━━ DATA FOR PROCESSING

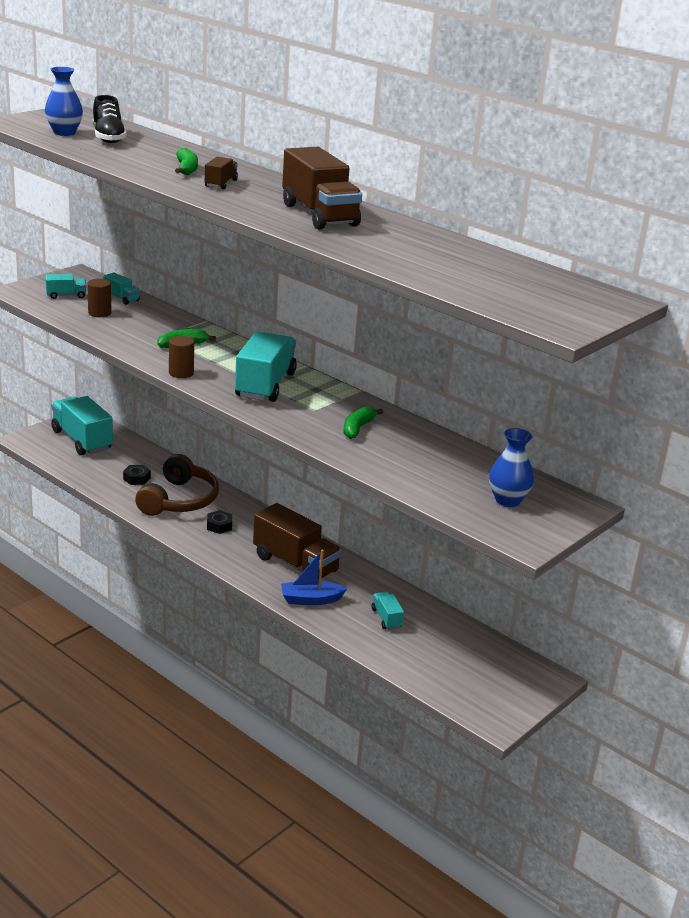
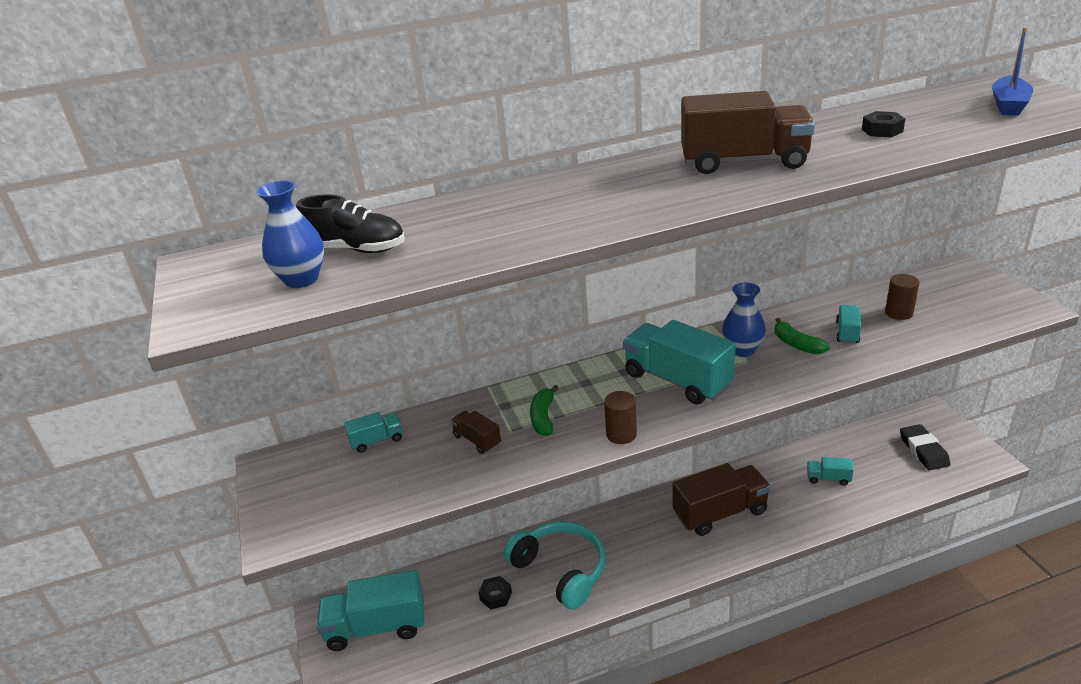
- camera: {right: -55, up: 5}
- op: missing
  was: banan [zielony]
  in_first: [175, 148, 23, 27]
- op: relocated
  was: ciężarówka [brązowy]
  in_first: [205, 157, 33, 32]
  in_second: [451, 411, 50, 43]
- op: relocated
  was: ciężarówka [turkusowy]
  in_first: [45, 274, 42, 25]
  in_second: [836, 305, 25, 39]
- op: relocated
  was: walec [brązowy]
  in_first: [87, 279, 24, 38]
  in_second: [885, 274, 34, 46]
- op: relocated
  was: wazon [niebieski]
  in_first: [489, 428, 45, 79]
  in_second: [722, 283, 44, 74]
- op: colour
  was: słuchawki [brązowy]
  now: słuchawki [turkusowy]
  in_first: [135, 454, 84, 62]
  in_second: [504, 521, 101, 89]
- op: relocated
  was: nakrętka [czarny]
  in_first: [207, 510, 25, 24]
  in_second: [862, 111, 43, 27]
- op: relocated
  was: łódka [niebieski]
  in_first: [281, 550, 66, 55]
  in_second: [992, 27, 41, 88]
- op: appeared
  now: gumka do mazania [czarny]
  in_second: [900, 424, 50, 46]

━━━━

▶ **EXERCISE DIRECTIONS**: Reproduce, character for character, only the lines of the preceding data that start at the line with "was: ciężarówka [turkusowy]" and end at the line with "in_second: [722, 283, 44, 74]", both included.

▶ **REPLY TO THE EXERCISE**:
  was: ciężarówka [turkusowy]
  in_first: [45, 274, 42, 25]
  in_second: [836, 305, 25, 39]
- op: relocated
  was: walec [brązowy]
  in_first: [87, 279, 24, 38]
  in_second: [885, 274, 34, 46]
- op: relocated
  was: wazon [niebieski]
  in_first: [489, 428, 45, 79]
  in_second: [722, 283, 44, 74]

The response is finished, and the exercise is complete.